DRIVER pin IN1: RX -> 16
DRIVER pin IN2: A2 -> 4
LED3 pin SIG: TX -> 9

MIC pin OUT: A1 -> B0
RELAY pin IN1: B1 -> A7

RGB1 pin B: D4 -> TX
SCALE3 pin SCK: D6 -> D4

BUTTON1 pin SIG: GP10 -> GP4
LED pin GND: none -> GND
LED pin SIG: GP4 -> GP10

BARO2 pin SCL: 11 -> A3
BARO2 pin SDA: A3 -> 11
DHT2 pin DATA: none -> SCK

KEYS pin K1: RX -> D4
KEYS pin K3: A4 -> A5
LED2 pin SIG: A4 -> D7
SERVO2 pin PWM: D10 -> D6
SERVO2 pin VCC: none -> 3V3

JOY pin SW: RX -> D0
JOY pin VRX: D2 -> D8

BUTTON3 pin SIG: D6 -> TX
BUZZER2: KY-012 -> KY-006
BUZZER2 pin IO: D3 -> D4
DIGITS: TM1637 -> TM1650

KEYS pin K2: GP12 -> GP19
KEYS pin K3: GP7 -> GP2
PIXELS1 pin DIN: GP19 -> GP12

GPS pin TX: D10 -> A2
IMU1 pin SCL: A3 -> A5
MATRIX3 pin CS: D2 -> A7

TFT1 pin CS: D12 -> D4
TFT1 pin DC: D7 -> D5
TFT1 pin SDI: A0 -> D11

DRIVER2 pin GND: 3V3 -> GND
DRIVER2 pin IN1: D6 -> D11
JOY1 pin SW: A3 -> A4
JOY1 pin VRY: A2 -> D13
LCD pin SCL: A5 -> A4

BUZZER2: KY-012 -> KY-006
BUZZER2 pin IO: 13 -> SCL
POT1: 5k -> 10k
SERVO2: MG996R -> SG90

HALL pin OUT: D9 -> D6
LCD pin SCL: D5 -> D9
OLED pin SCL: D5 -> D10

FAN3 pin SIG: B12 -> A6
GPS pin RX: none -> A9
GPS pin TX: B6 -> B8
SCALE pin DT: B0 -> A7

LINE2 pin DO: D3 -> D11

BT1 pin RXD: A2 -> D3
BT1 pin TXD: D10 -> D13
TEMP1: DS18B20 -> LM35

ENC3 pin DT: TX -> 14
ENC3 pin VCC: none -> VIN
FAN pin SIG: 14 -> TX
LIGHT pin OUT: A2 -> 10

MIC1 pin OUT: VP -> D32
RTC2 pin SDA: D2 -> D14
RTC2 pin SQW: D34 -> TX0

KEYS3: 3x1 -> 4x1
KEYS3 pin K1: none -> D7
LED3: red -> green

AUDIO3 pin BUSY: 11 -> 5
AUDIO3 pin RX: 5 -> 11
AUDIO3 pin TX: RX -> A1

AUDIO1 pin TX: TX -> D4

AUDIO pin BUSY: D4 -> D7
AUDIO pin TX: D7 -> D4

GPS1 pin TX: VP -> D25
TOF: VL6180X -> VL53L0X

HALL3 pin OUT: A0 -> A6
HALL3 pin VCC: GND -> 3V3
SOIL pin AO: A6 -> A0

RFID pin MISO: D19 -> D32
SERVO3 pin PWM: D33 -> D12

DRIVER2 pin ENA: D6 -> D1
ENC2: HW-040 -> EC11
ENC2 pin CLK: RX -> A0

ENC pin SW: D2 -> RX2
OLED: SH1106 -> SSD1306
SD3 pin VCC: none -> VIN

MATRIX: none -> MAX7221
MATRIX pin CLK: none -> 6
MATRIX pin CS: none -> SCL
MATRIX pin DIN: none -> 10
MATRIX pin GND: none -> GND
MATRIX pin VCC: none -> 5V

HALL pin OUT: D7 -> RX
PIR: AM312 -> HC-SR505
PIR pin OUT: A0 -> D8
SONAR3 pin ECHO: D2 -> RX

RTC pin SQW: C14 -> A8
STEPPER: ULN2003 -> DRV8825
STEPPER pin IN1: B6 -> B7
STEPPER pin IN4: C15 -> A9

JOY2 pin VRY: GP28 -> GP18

**PROBLEM DESCRIPTION**
Line by line, retype the records with no changes.

**REPLY TO THE TASK**
DRIVER pin IN1: RX -> 16
DRIVER pin IN2: A2 -> 4
LED3 pin SIG: TX -> 9

MIC pin OUT: A1 -> B0
RELAY pin IN1: B1 -> A7

RGB1 pin B: D4 -> TX
SCALE3 pin SCK: D6 -> D4

BUTTON1 pin SIG: GP10 -> GP4
LED pin GND: none -> GND
LED pin SIG: GP4 -> GP10

BARO2 pin SCL: 11 -> A3
BARO2 pin SDA: A3 -> 11
DHT2 pin DATA: none -> SCK

KEYS pin K1: RX -> D4
KEYS pin K3: A4 -> A5
LED2 pin SIG: A4 -> D7
SERVO2 pin PWM: D10 -> D6
SERVO2 pin VCC: none -> 3V3

JOY pin SW: RX -> D0
JOY pin VRX: D2 -> D8

BUTTON3 pin SIG: D6 -> TX
BUZZER2: KY-012 -> KY-006
BUZZER2 pin IO: D3 -> D4
DIGITS: TM1637 -> TM1650

KEYS pin K2: GP12 -> GP19
KEYS pin K3: GP7 -> GP2
PIXELS1 pin DIN: GP19 -> GP12

GPS pin TX: D10 -> A2
IMU1 pin SCL: A3 -> A5
MATRIX3 pin CS: D2 -> A7

TFT1 pin CS: D12 -> D4
TFT1 pin DC: D7 -> D5
TFT1 pin SDI: A0 -> D11

DRIVER2 pin GND: 3V3 -> GND
DRIVER2 pin IN1: D6 -> D11
JOY1 pin SW: A3 -> A4
JOY1 pin VRY: A2 -> D13
LCD pin SCL: A5 -> A4

BUZZER2: KY-012 -> KY-006
BUZZER2 pin IO: 13 -> SCL
POT1: 5k -> 10k
SERVO2: MG996R -> SG90

HALL pin OUT: D9 -> D6
LCD pin SCL: D5 -> D9
OLED pin SCL: D5 -> D10

FAN3 pin SIG: B12 -> A6
GPS pin RX: none -> A9
GPS pin TX: B6 -> B8
SCALE pin DT: B0 -> A7

LINE2 pin DO: D3 -> D11

BT1 pin RXD: A2 -> D3
BT1 pin TXD: D10 -> D13
TEMP1: DS18B20 -> LM35

ENC3 pin DT: TX -> 14
ENC3 pin VCC: none -> VIN
FAN pin SIG: 14 -> TX
LIGHT pin OUT: A2 -> 10

MIC1 pin OUT: VP -> D32
RTC2 pin SDA: D2 -> D14
RTC2 pin SQW: D34 -> TX0

KEYS3: 3x1 -> 4x1
KEYS3 pin K1: none -> D7
LED3: red -> green

AUDIO3 pin BUSY: 11 -> 5
AUDIO3 pin RX: 5 -> 11
AUDIO3 pin TX: RX -> A1

AUDIO1 pin TX: TX -> D4

AUDIO pin BUSY: D4 -> D7
AUDIO pin TX: D7 -> D4

GPS1 pin TX: VP -> D25
TOF: VL6180X -> VL53L0X

HALL3 pin OUT: A0 -> A6
HALL3 pin VCC: GND -> 3V3
SOIL pin AO: A6 -> A0

RFID pin MISO: D19 -> D32
SERVO3 pin PWM: D33 -> D12

DRIVER2 pin ENA: D6 -> D1
ENC2: HW-040 -> EC11
ENC2 pin CLK: RX -> A0

ENC pin SW: D2 -> RX2
OLED: SH1106 -> SSD1306
SD3 pin VCC: none -> VIN

MATRIX: none -> MAX7221
MATRIX pin CLK: none -> 6
MATRIX pin CS: none -> SCL
MATRIX pin DIN: none -> 10
MATRIX pin GND: none -> GND
MATRIX pin VCC: none -> 5V

HALL pin OUT: D7 -> RX
PIR: AM312 -> HC-SR505
PIR pin OUT: A0 -> D8
SONAR3 pin ECHO: D2 -> RX

RTC pin SQW: C14 -> A8
STEPPER: ULN2003 -> DRV8825
STEPPER pin IN1: B6 -> B7
STEPPER pin IN4: C15 -> A9

JOY2 pin VRY: GP28 -> GP18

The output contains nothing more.